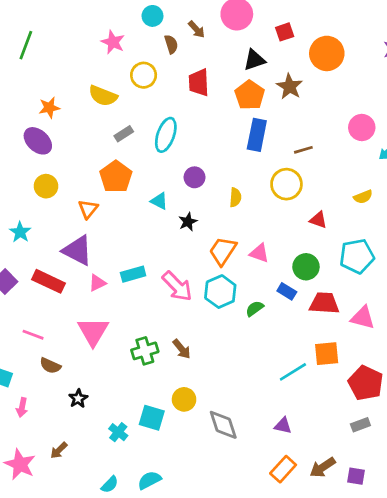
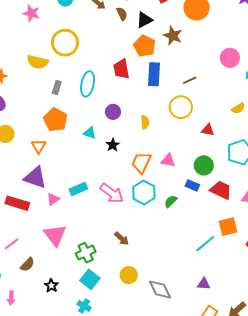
pink star: (113, 42) -> (31, 13), moved
brown semicircle: (171, 44) -> (122, 14), moved
yellow circle: (144, 75) -> (65, 43), size x1.4
red trapezoid: (199, 83) -> (121, 69), moved
gray rectangle: (124, 134) -> (57, 87), turned -32
red trapezoid: (324, 303) -> (221, 190), turned 30
pink line: (33, 335) -> (12, 244), turned -49
green cross: (145, 351) -> (86, 253), moved
brown semicircle: (50, 366) -> (27, 265), turned -63
cyan square: (152, 418) -> (90, 279), moved, turned 30

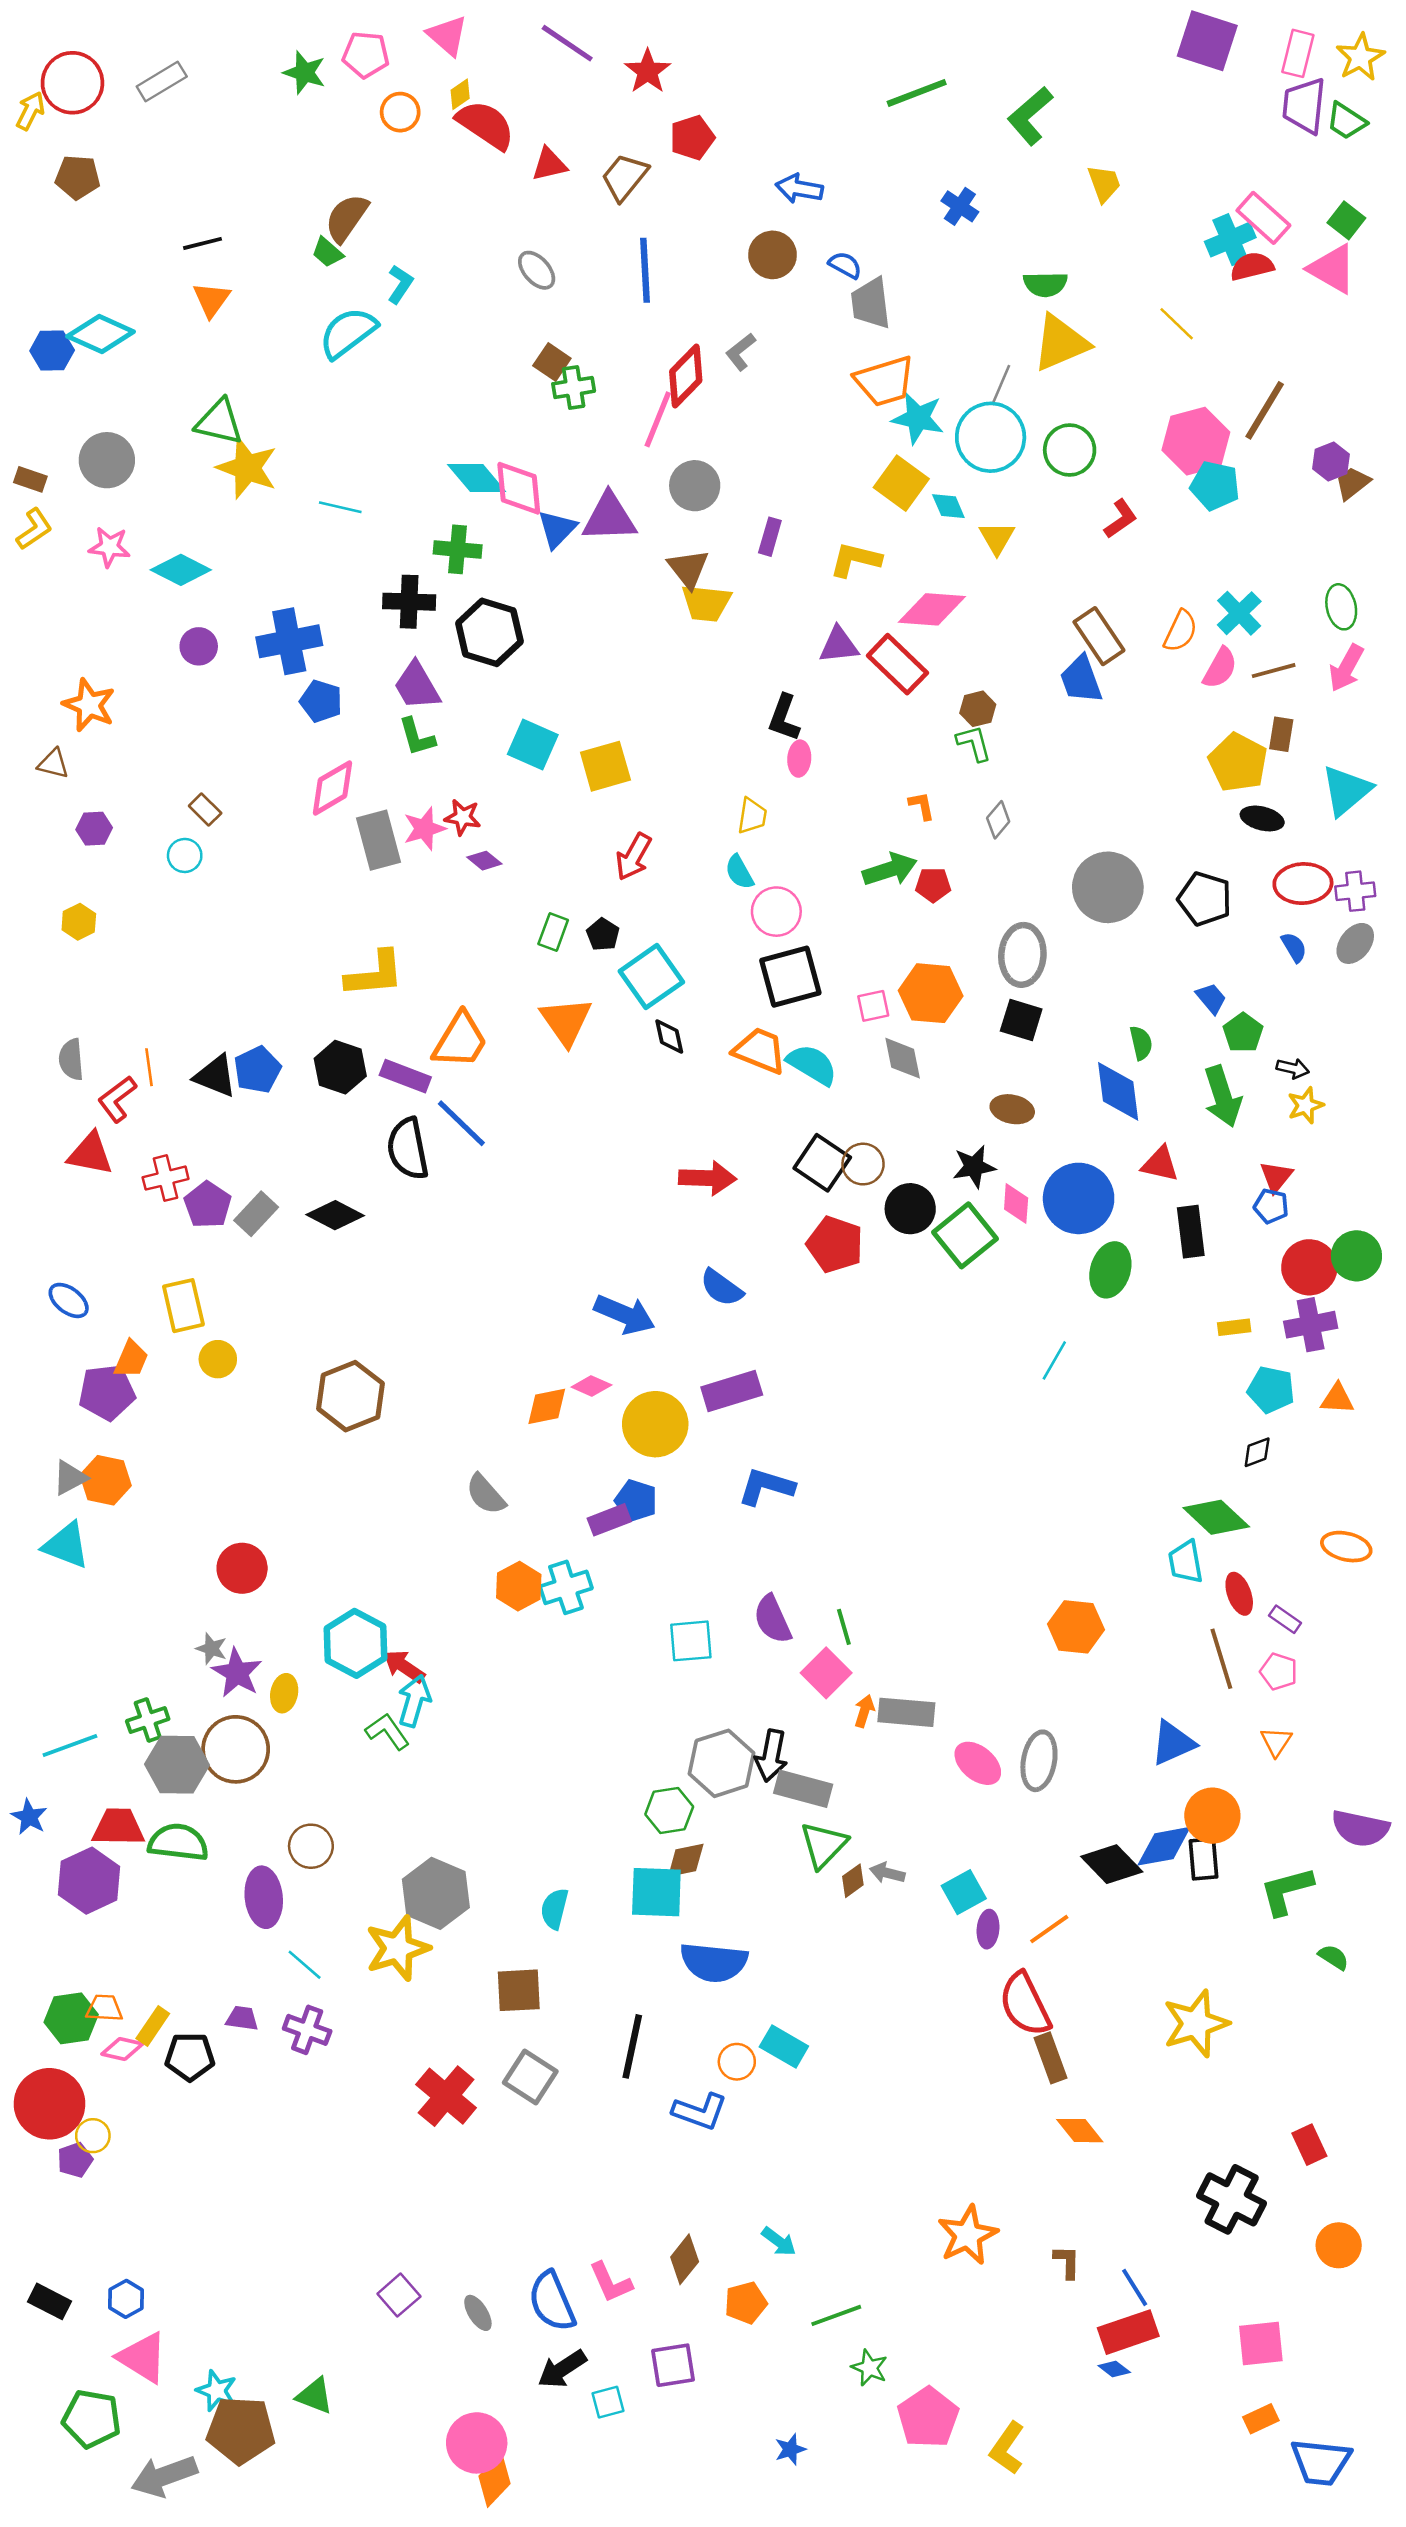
+--
- [Task requirements]: Your answer must be the lines from the one containing "red trapezoid: (199, 83) -> (121, 69), moved" through the final line of the entries, duplicated exactly, with both ends kept and all pictures left out.

- [Reply]:
red trapezoid: (199, 83) -> (121, 69), moved
gray rectangle: (124, 134) -> (57, 87), turned -32
red trapezoid: (324, 303) -> (221, 190), turned 30
pink line: (33, 335) -> (12, 244), turned -49
green cross: (145, 351) -> (86, 253), moved
brown semicircle: (50, 366) -> (27, 265), turned -63
cyan square: (152, 418) -> (90, 279), moved, turned 30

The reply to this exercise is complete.